### Dataset records

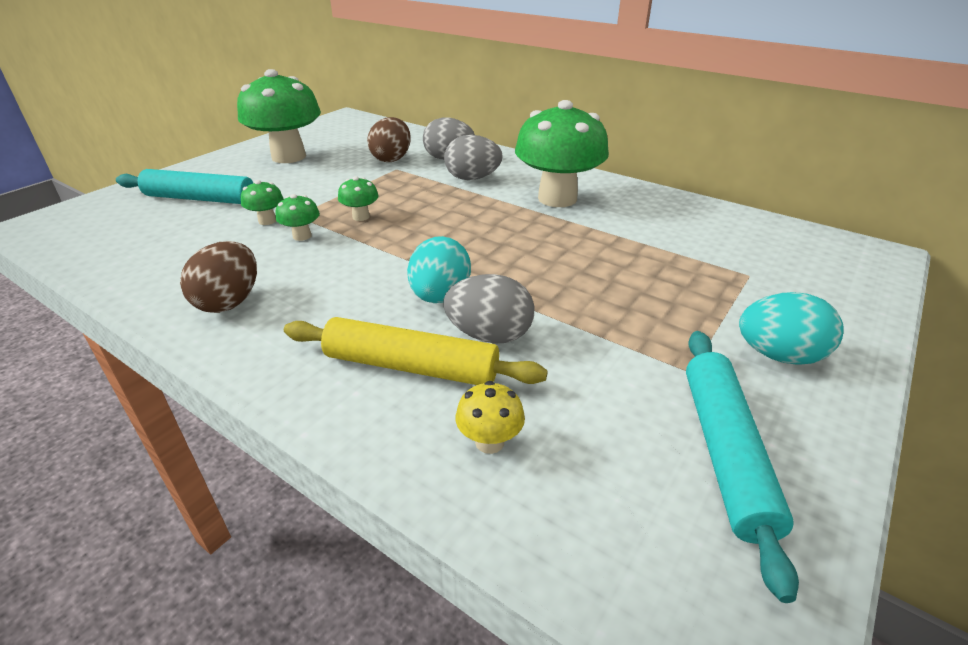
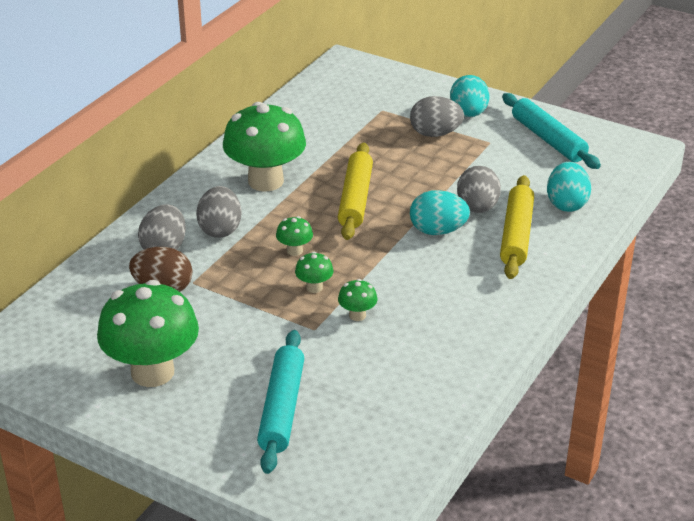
camera: 95 degrees left, 0 degrees up
brown egg [180,241,257,313] -> none
green mushroom [241,180,284,225] -> green mushroom moved to [276,216,313,256]
yellow mushroom [456,381,525,454] -> turquoise egg [547,162,591,212]
turquoise rolling pin [686,331,799,603] -> turquoise rolling pin turned 60 degrees clockwise [502,93,601,169]
none -> yellow rolling pin [338,143,373,240]
none -> grey egg [410,96,464,137]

######

• _Required action_:
Copy the lines that hold the word "rolling". Take them from the records above.

• _Finished task_:
turquoise rolling pin [686,331,799,603] -> turquoise rolling pin turned 60 degrees clockwise [502,93,601,169]
none -> yellow rolling pin [338,143,373,240]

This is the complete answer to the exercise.